== ACTIVITY ==
Print the records below exactly, starting at the first line and stopping after the line that contains "(479, 271) = (769, 296): green". Leave out any pictures.

** Opening ENTRIES PROVIDED block **

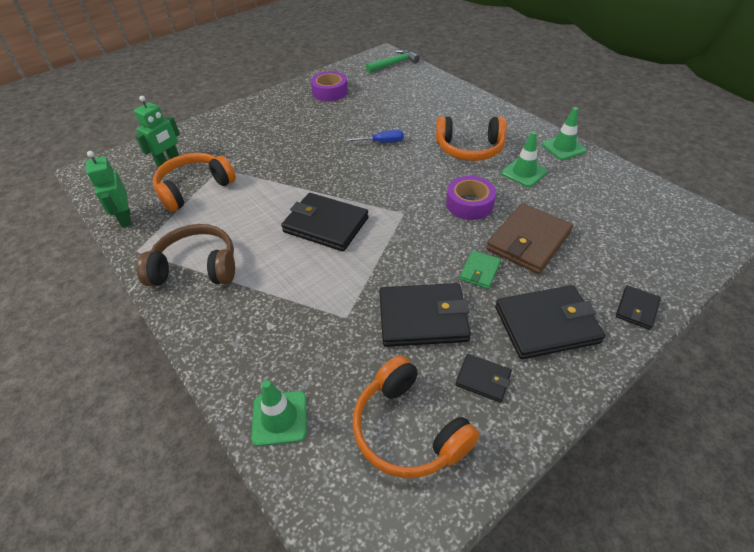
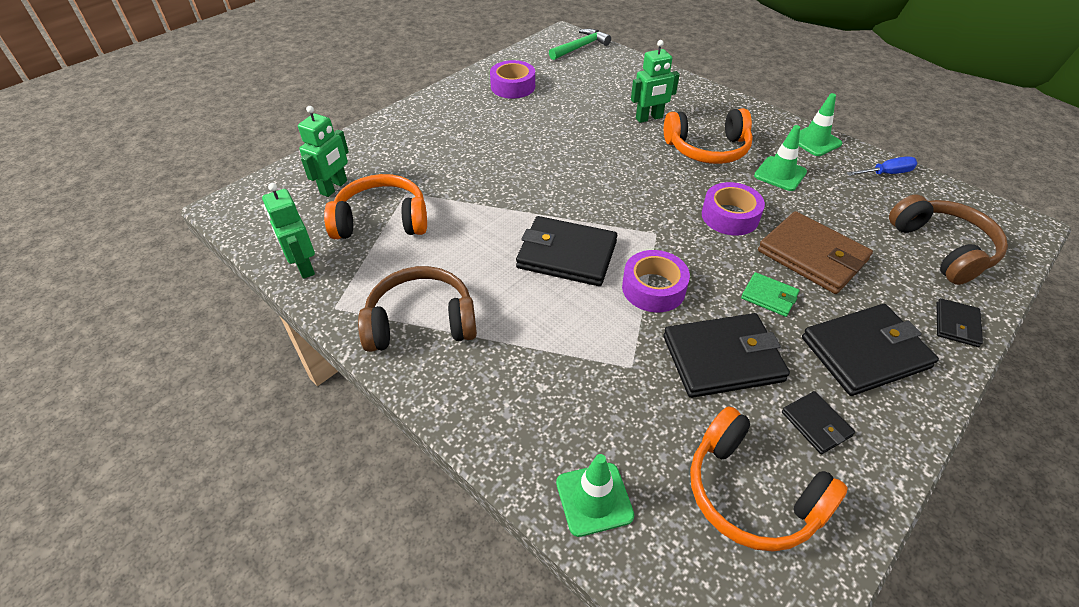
camera: 10 degrees left, 0 degrees up
(194, 188) = (382, 220): orange headphones -> orange headphones turned 45 degrees clockwise
(382, 142) = (600, 147): blue screwdriver -> blue screwdriver (886, 173)
(386, 256) = (653, 288): none -> purple tape
(430, 122) = (649, 118): none -> green robot
(479, 271) = (769, 296): green wallet -> green wallet turned 75 degrees counterclockwise
(483, 379) = (816, 424): black wallet -> black wallet turned 45 degrees clockwise
(528, 241) = (812, 256): brown wallet -> brown wallet turned 75 degrees counterclockwise
(646, 244) = (942, 248): none -> brown headphones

** Closing ENTRIES PROVIDED block **

== RESULT ==
camera: 10 degrees left, 0 degrees up
(194, 188) = (382, 220): orange headphones -> orange headphones turned 45 degrees clockwise
(382, 142) = (600, 147): blue screwdriver -> blue screwdriver (886, 173)
(386, 256) = (653, 288): none -> purple tape
(430, 122) = (649, 118): none -> green robot
(479, 271) = (769, 296): green wallet -> green wallet turned 75 degrees counterclockwise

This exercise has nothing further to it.